Listed records =>
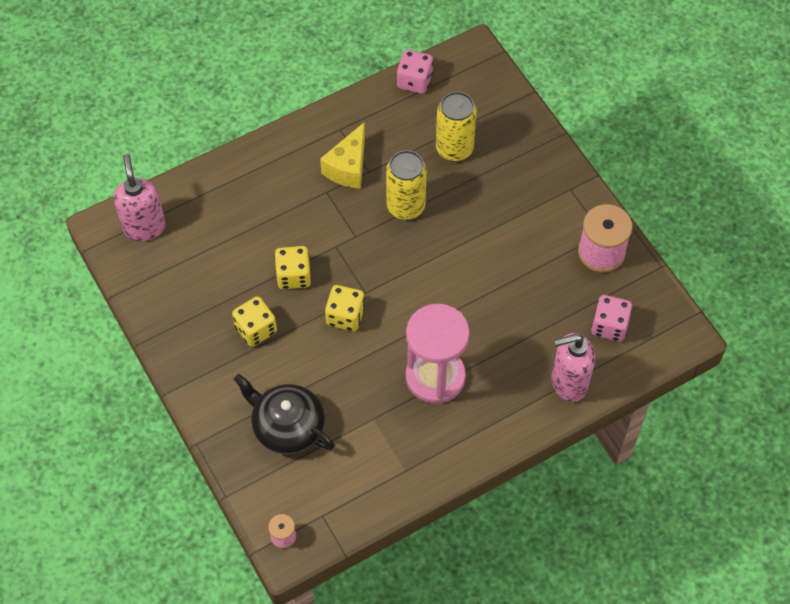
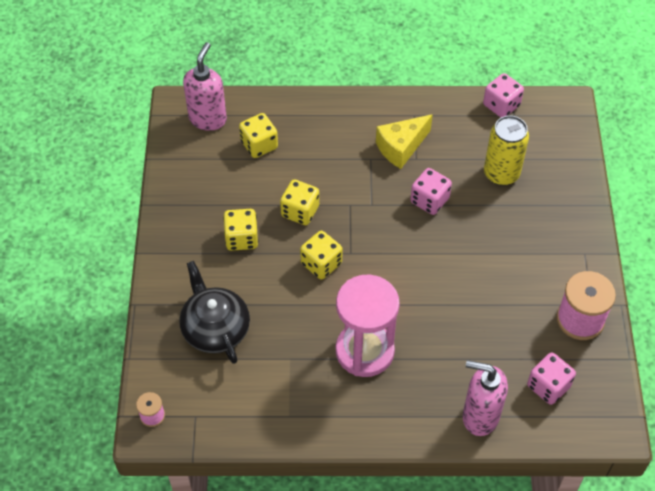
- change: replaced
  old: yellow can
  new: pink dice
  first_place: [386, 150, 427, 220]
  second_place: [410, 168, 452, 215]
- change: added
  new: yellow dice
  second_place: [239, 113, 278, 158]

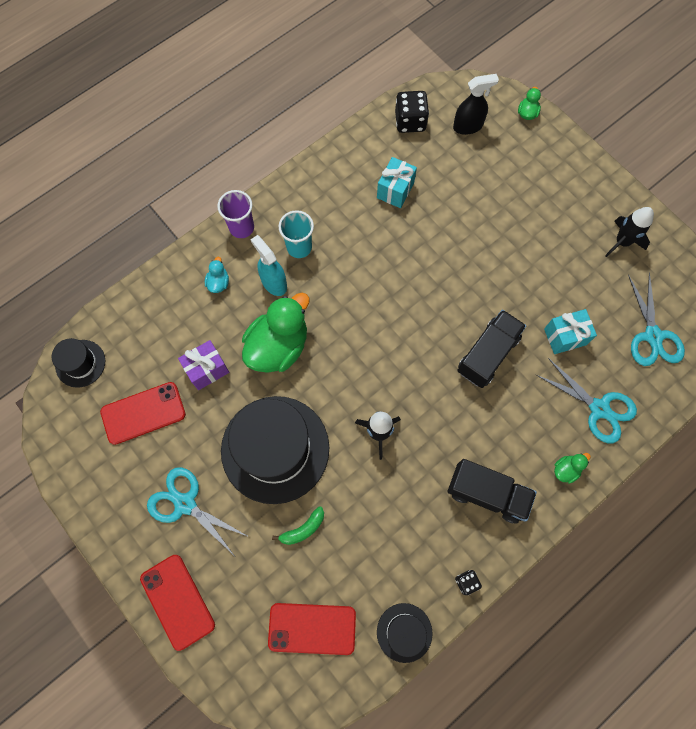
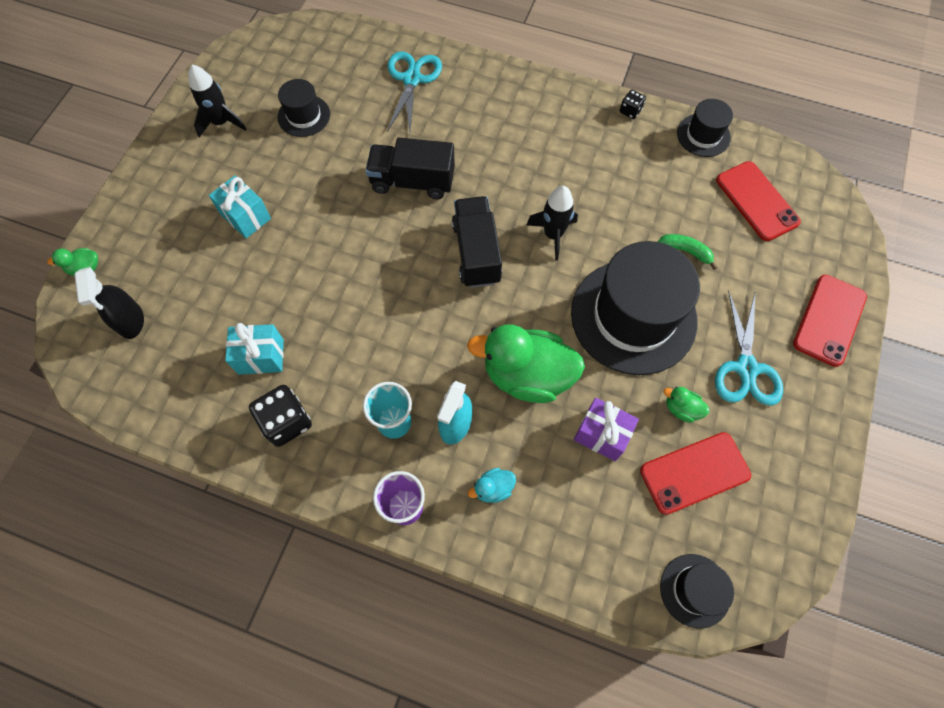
- change: turned
  old: black spray bottle
  first_place: [453, 74, 499, 135]
  second_place: [75, 267, 144, 339]
  degrees: -150
- change: moved
  old: black dice
  first_place: [395, 91, 429, 133]
  second_place: [249, 385, 312, 447]
- change: removed
  old: turquoise scissors
  first_place: [628, 272, 685, 366]
- change: moved
  old: turquoise gift
  first_place: [544, 309, 597, 354]
  second_place: [209, 175, 271, 238]
- change: turned
  old: red phone
  first_place: [100, 382, 186, 445]
  second_place: [640, 432, 751, 515]
  degrees: -60
- change: moved
  old: green duck
  first_place: [554, 453, 591, 484]
  second_place: [664, 387, 709, 423]
- change: moved
  old: black truck
  first_place: [448, 459, 537, 524]
  second_place: [452, 196, 502, 288]
- change: added
  new: black hat
  second_place: [278, 79, 330, 137]

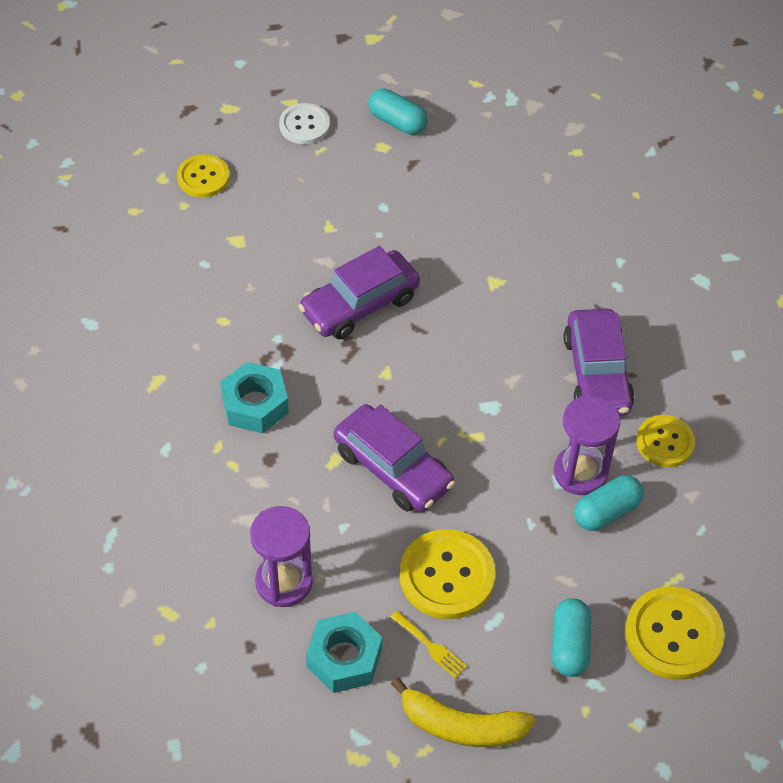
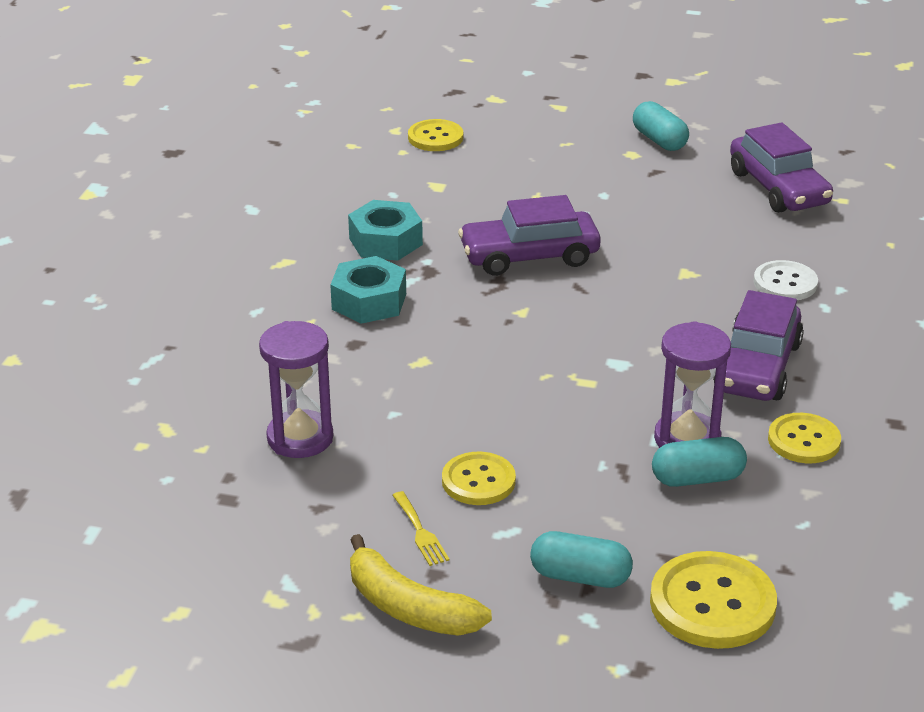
- change: moved
  old: white button
  first_place: [279, 103, 330, 144]
  second_place: [753, 260, 818, 300]
- change: moved
  old: purple car
  first_place: [333, 404, 455, 512]
  second_place: [730, 122, 833, 213]
- change: resized
  old: yellow button
  first_place: [400, 529, 495, 619]
  second_place: [442, 452, 516, 505]
  factor: 0.64
- change: turned
  old: turquoise capsule
  first_place: [552, 598, 591, 677]
  second_place: [530, 531, 633, 588]
  degrees: 75
- change: moved
  old: turquoise nut
  first_place: [306, 612, 382, 693]
  second_place: [348, 200, 423, 261]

Task instructions => Repeat, line for line and exactly, the material from its first line through the line that contains "old: turquoise gift", both ends included; no pictures belong in the copy.

Response area =>
- change: replaced
  old: yellow can
  new: pink dice
  first_place: [386, 150, 427, 220]
  second_place: [410, 168, 452, 215]
- change: added
  new: yellow dice
  second_place: [239, 113, 278, 158]

- change: turned
  old: black spray bottle
  first_place: [453, 74, 499, 135]
  second_place: [75, 267, 144, 339]
  degrees: -150
- change: moved
  old: black dice
  first_place: [395, 91, 429, 133]
  second_place: [249, 385, 312, 447]
- change: removed
  old: turquoise scissors
  first_place: [628, 272, 685, 366]
- change: moved
  old: turquoise gift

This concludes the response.